→ **Prompt**
Somewhere below is a line with "(98, 191) = (206, 323): black vase -> none" and, later, a line with "(392, 205) = (618, 220): yellow"; repeat those two lines and all the lines between them, exactly as they are.

→ **The data**
↓↓↓

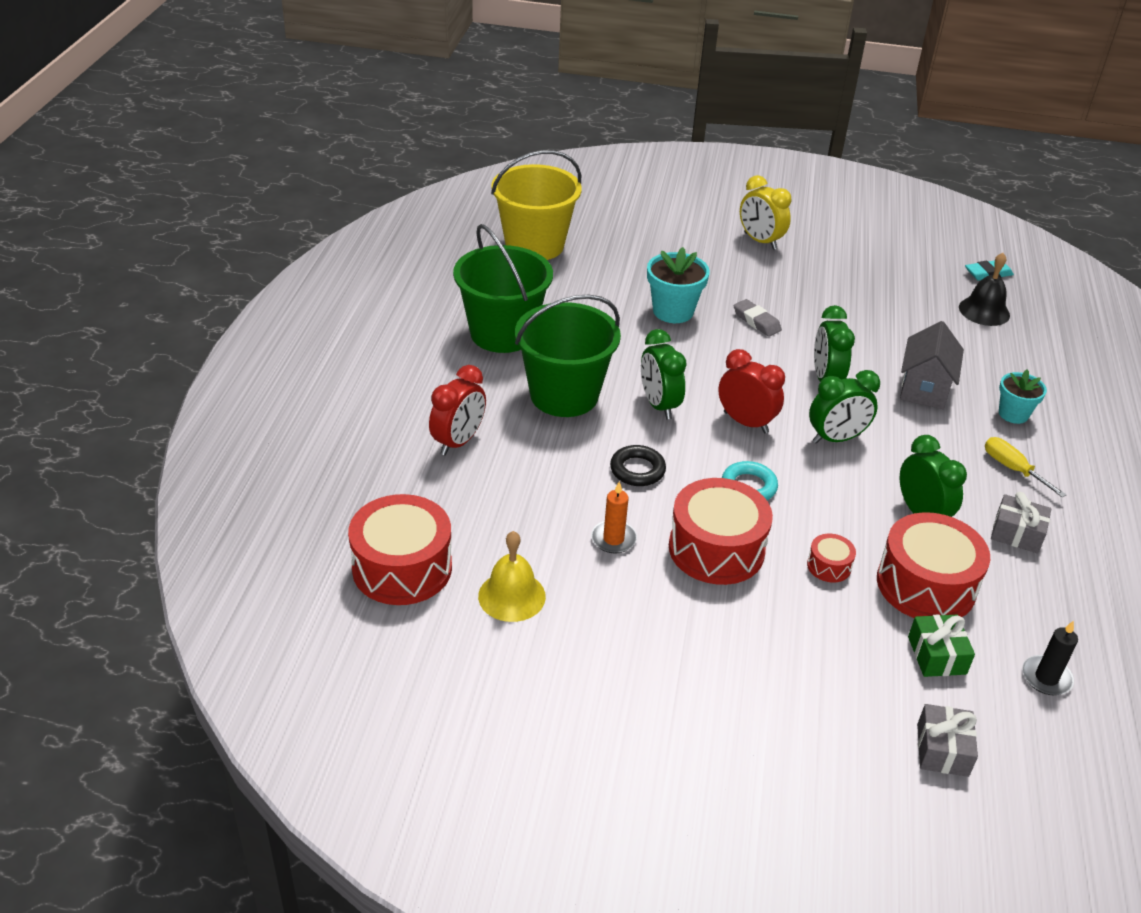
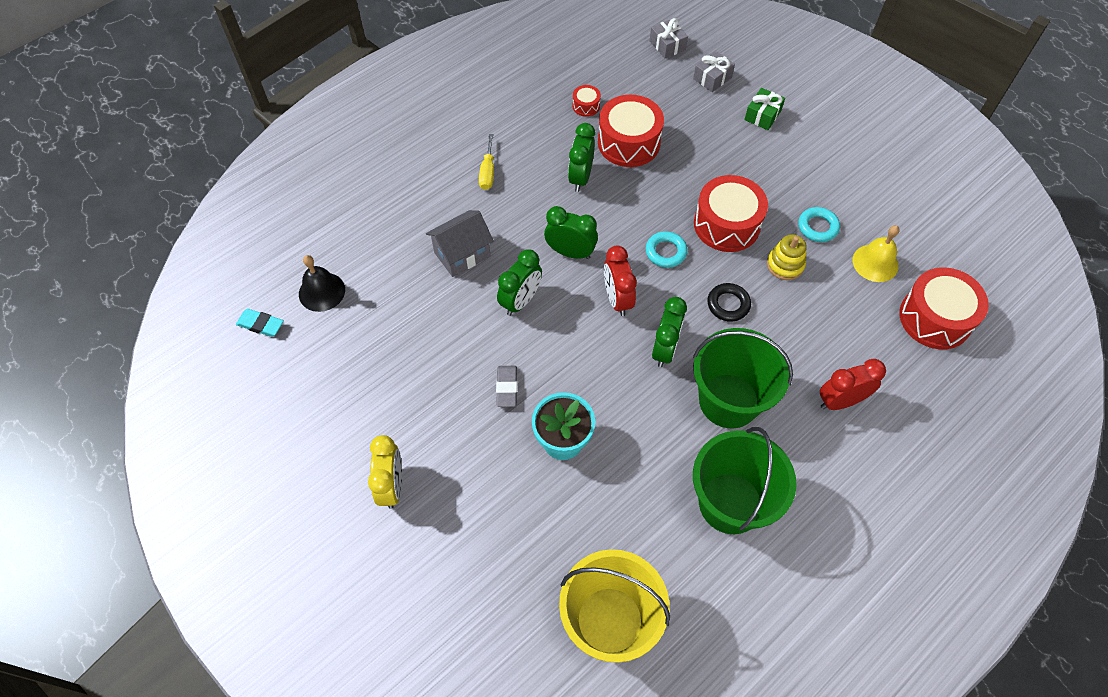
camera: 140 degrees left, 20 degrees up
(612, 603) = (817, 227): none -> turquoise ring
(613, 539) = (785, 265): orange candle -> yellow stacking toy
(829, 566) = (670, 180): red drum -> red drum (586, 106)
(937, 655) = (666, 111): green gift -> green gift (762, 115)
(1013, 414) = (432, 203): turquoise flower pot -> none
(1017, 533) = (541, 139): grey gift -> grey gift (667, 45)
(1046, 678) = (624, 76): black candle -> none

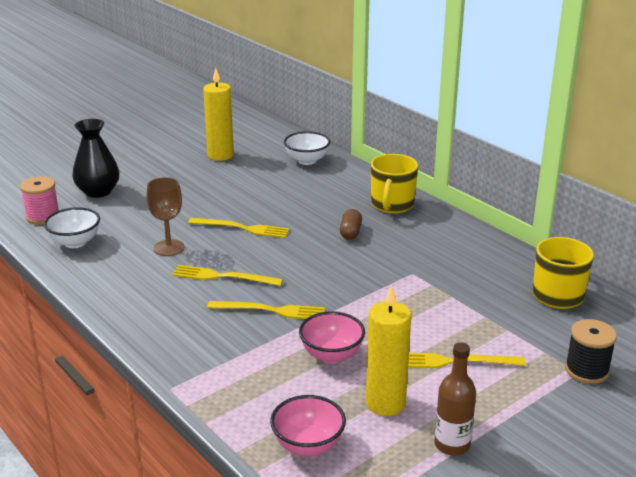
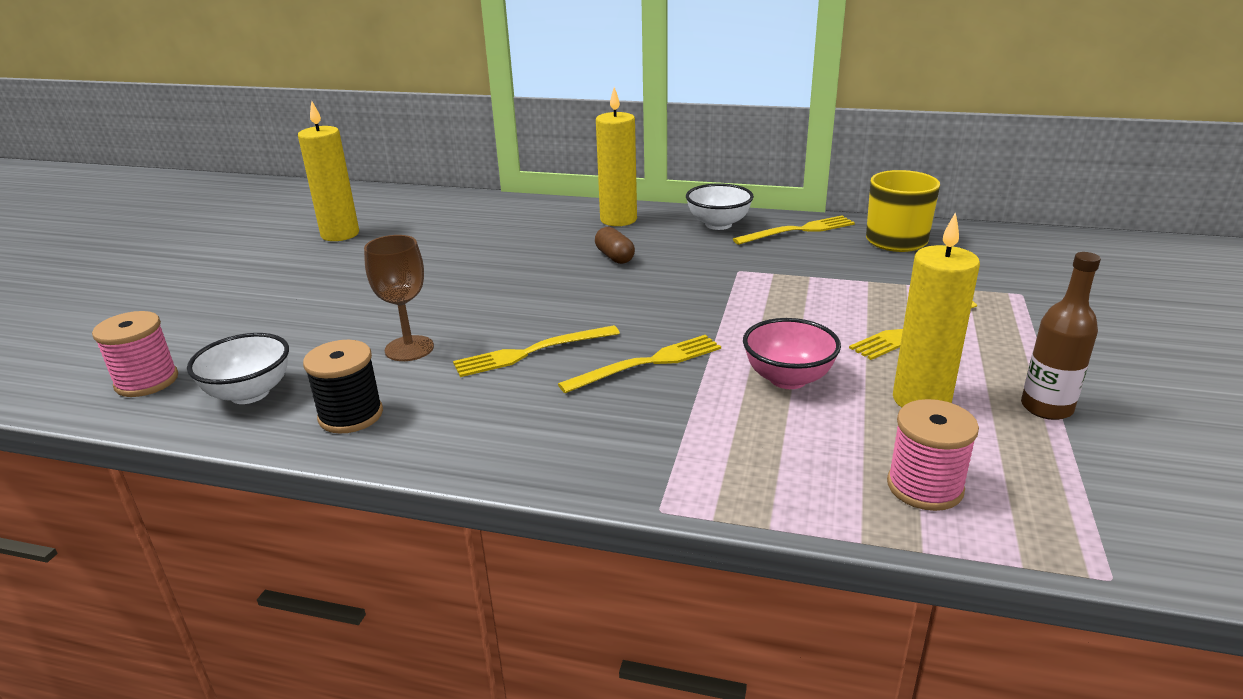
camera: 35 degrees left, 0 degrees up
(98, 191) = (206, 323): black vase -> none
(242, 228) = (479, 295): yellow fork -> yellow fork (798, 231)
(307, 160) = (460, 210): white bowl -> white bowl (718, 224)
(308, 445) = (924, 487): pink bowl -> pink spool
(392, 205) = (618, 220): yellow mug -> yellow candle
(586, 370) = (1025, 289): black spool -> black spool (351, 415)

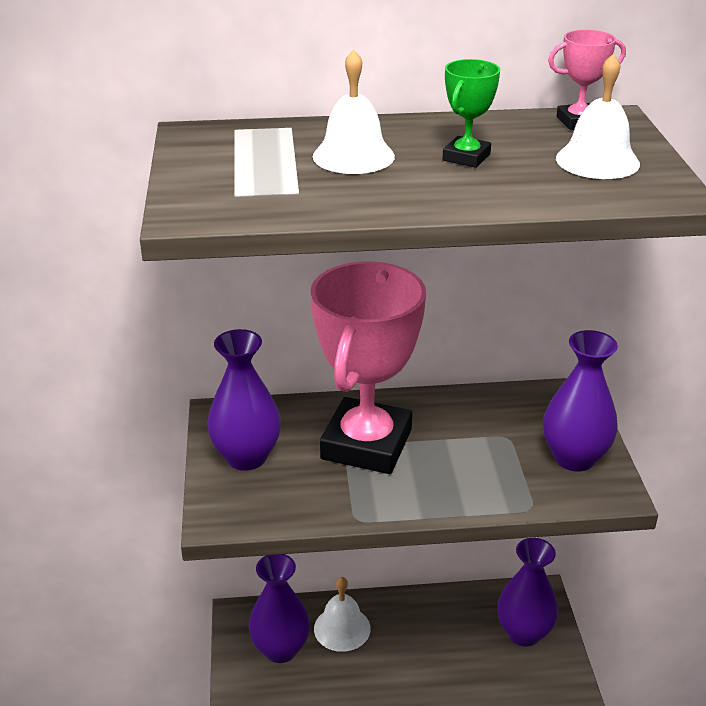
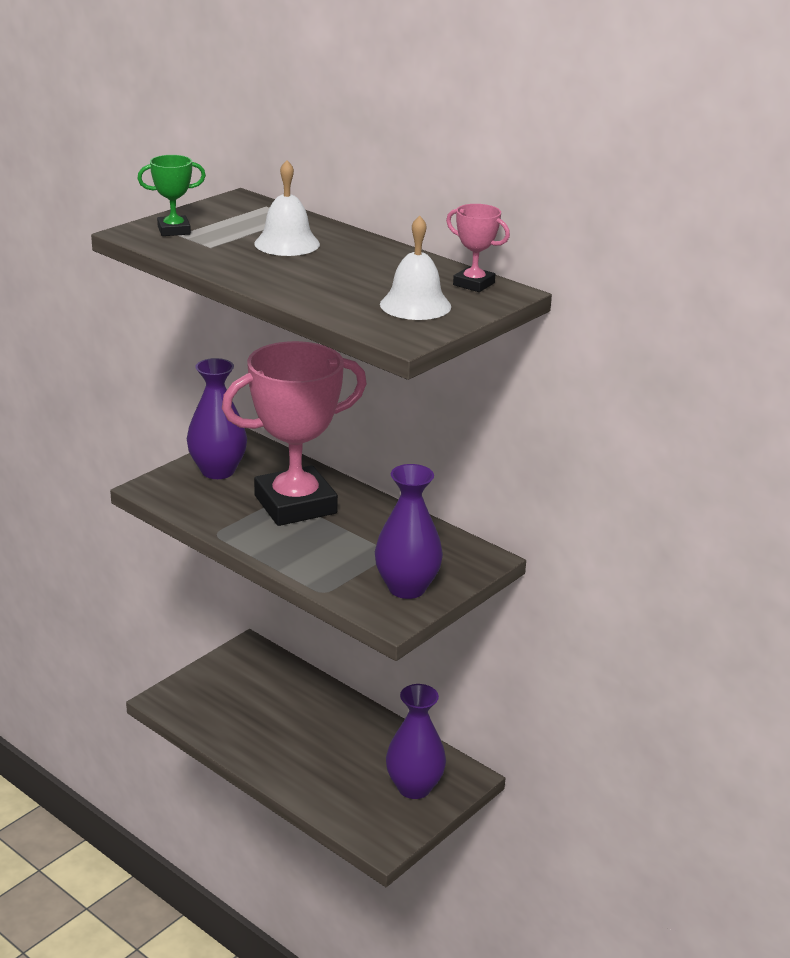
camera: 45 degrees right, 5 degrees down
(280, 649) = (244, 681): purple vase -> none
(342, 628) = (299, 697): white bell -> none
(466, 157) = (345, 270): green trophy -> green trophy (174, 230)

↑↑↑

→ **Solution to this problem**
(98, 191) = (206, 323): black vase -> none
(242, 228) = (479, 295): yellow fork -> yellow fork (798, 231)
(307, 160) = (460, 210): white bowl -> white bowl (718, 224)
(308, 445) = (924, 487): pink bowl -> pink spool
(392, 205) = (618, 220): yellow mug -> yellow candle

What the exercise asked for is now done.